TASK STATEMENT:
A word-for-word copy of every entry below is required; the images do not belong in it.

Records drawn from a dataset:
=== Begin Enclosure ===
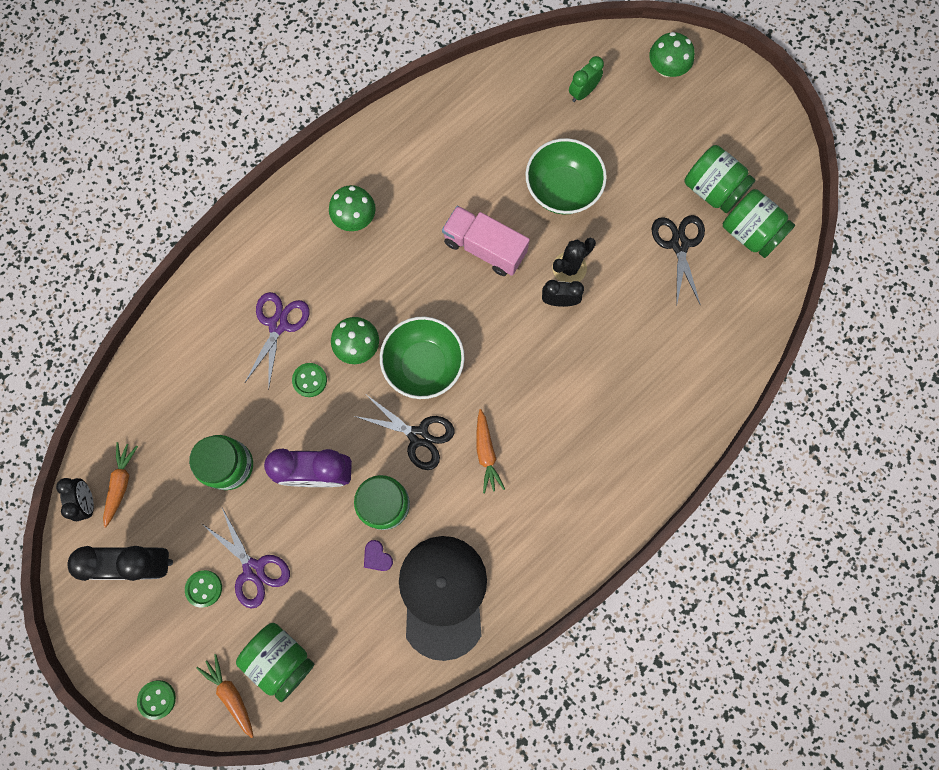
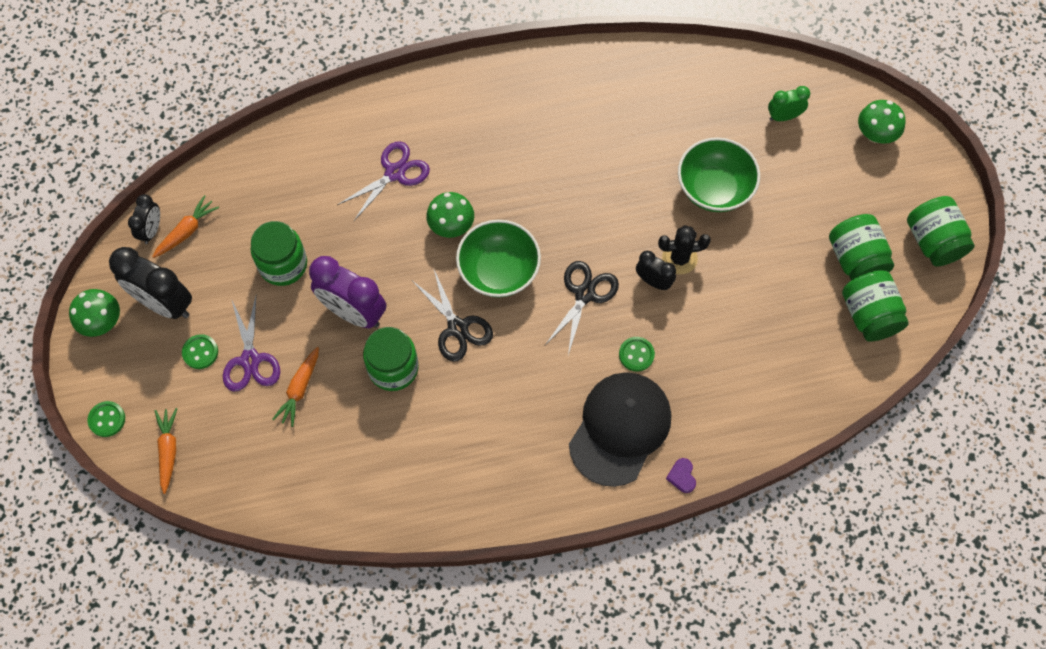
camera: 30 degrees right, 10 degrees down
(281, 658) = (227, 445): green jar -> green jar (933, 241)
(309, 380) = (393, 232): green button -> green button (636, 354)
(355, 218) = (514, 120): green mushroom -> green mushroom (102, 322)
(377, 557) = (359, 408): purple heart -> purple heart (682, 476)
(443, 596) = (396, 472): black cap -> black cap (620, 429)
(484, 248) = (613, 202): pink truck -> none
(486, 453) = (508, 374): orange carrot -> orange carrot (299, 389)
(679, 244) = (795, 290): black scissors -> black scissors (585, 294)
=== End Enclosure ===
SOLUTION TO THIS EXERCISE:
camera: 30 degrees right, 10 degrees down
(281, 658) = (227, 445): green jar -> green jar (933, 241)
(309, 380) = (393, 232): green button -> green button (636, 354)
(355, 218) = (514, 120): green mushroom -> green mushroom (102, 322)
(377, 557) = (359, 408): purple heart -> purple heart (682, 476)
(443, 596) = (396, 472): black cap -> black cap (620, 429)
(484, 248) = (613, 202): pink truck -> none
(486, 453) = (508, 374): orange carrot -> orange carrot (299, 389)
(679, 244) = (795, 290): black scissors -> black scissors (585, 294)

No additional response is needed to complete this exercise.